TASK PROMPT: Quote the lines of the records below word for word, leaving out the pictures.
## Begin ITEMS
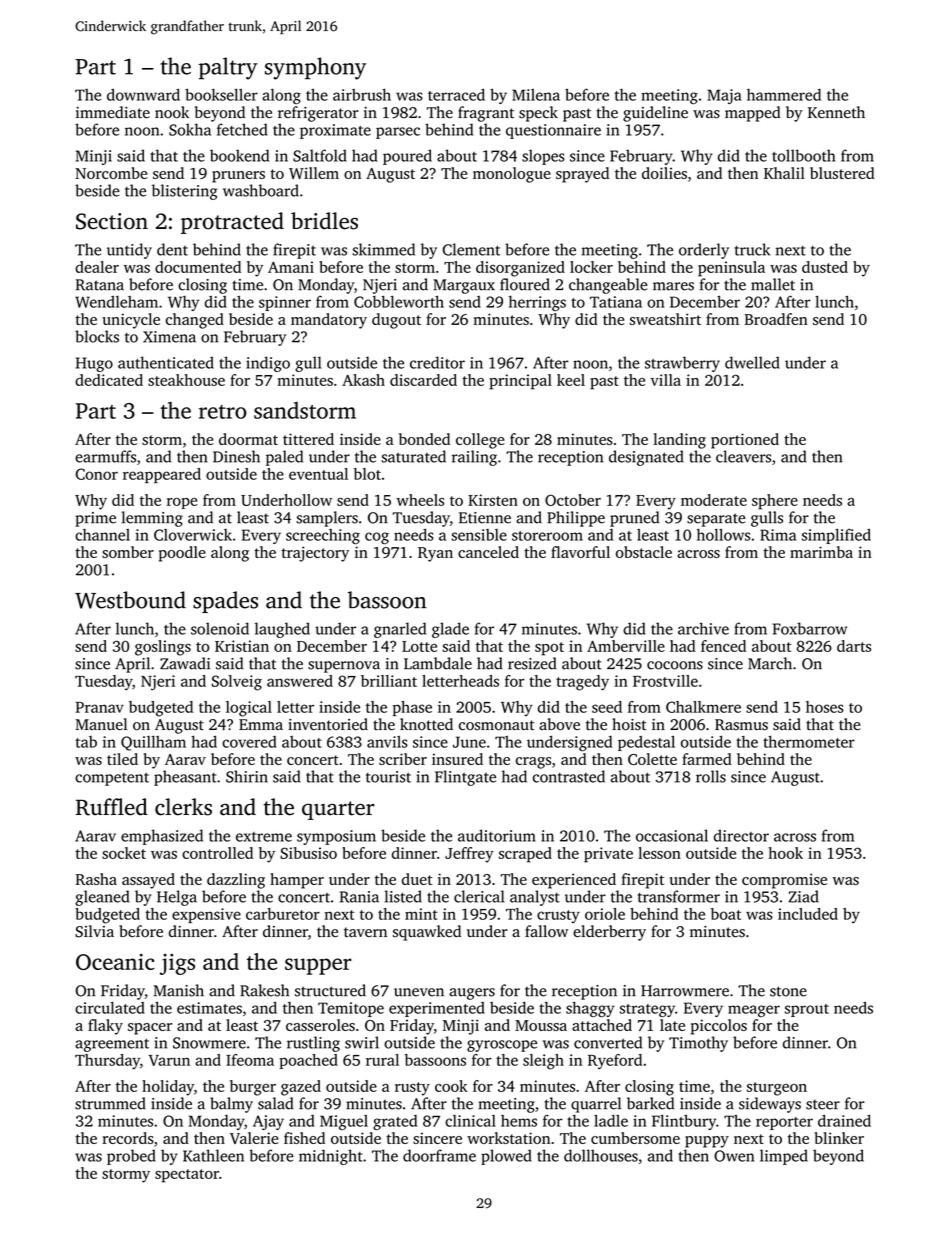 The image size is (952, 1233). What do you see at coordinates (105, 1027) in the screenshot?
I see `flaky` at bounding box center [105, 1027].
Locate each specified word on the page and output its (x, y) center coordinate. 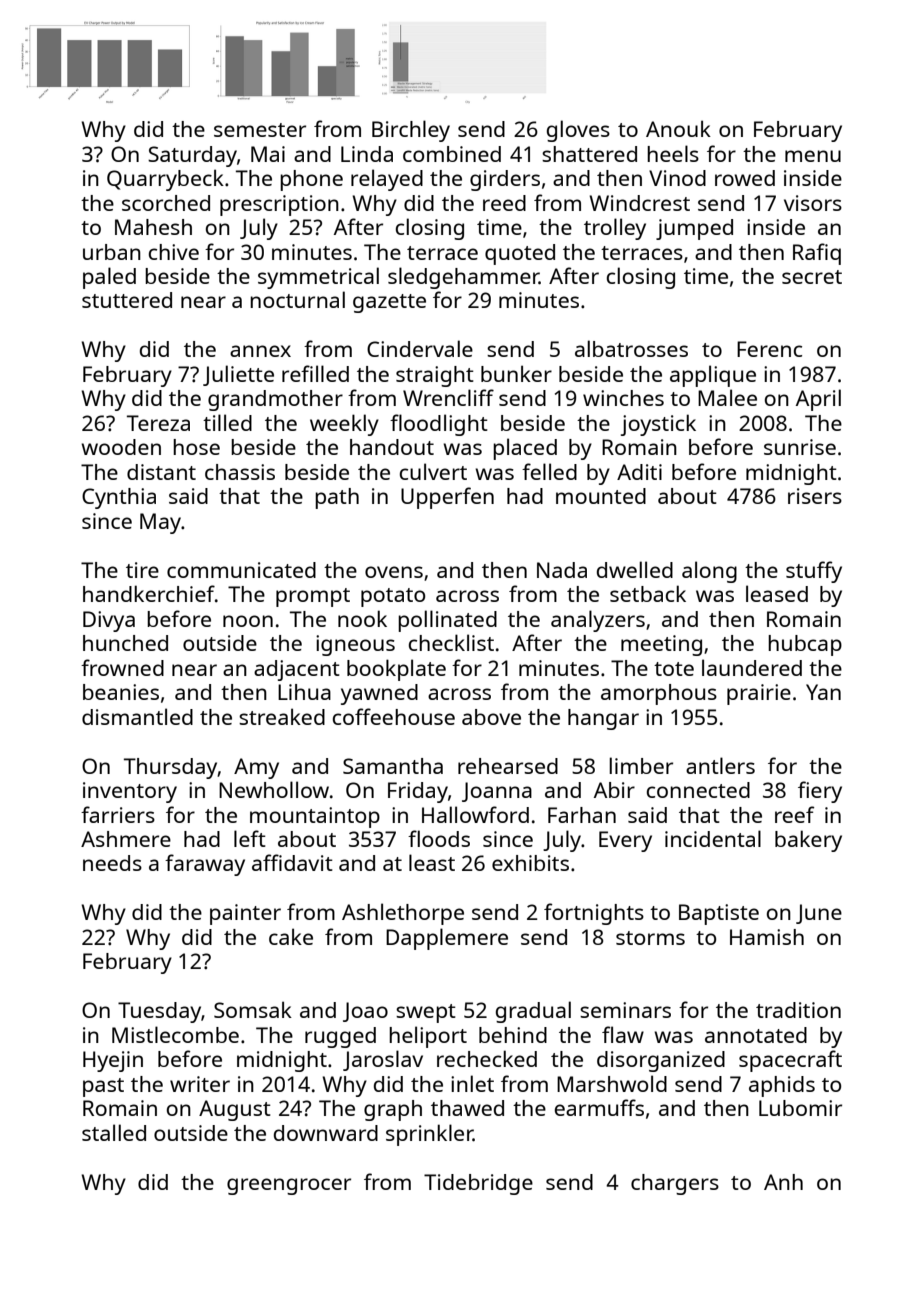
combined (452, 154)
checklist (451, 642)
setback (648, 593)
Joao (365, 1012)
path (337, 498)
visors (813, 203)
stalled (114, 1132)
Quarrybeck (165, 180)
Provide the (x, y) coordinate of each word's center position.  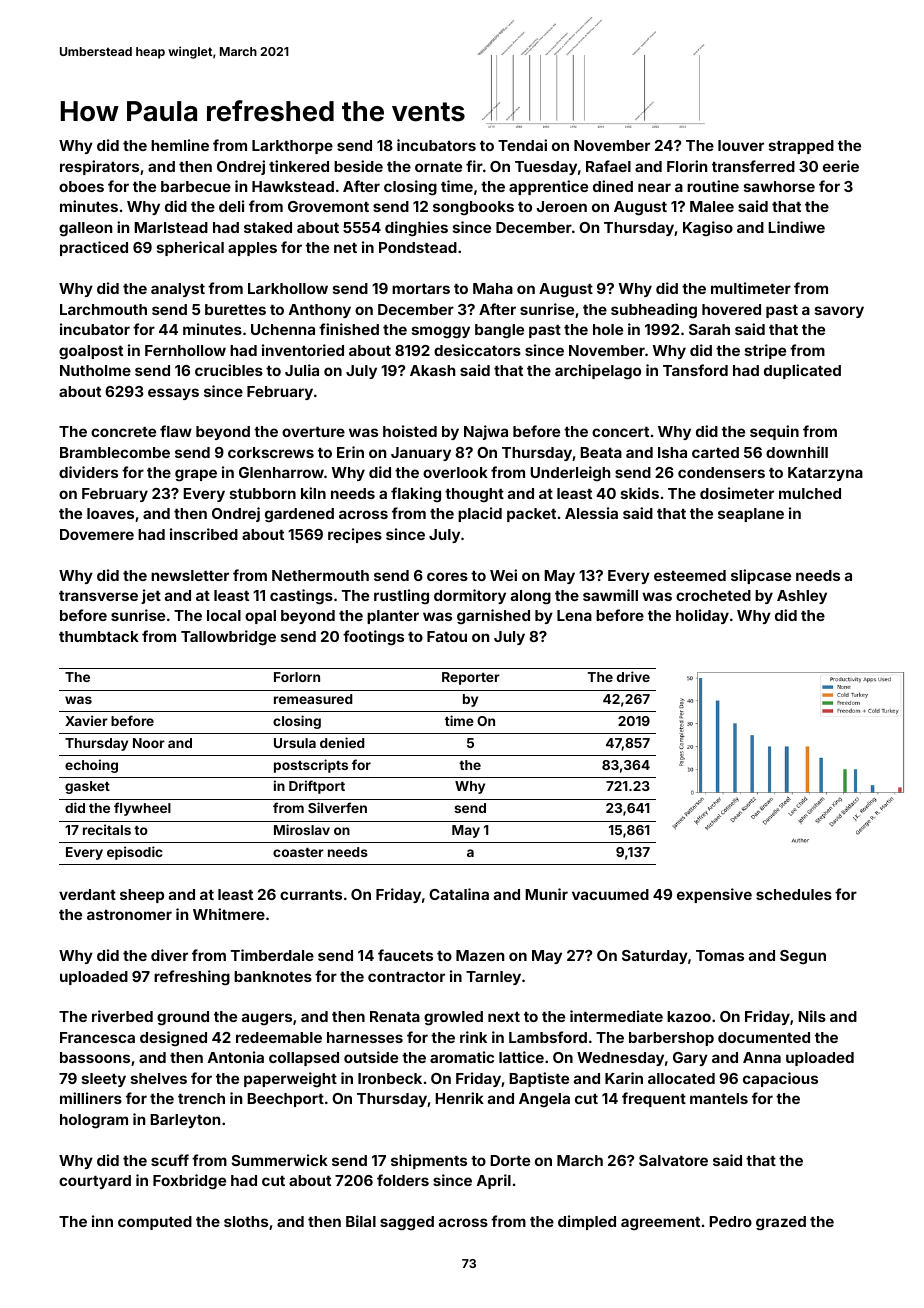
## End ITEMS
OUTPUT FOR THIS TASK:
 The image size is (952, 1233). What do you see at coordinates (105, 1027) in the screenshot?
I see `flaky` at bounding box center [105, 1027].
Locate each specified word on the page and output its (x, y) center coordinate. 
combined (452, 154)
checklist (451, 642)
setback (648, 593)
Joao (365, 1012)
path (337, 498)
visors (813, 203)
stalled (114, 1132)
Quarrybeck (165, 180)
Provide the (x, y) coordinate of each word's center position.  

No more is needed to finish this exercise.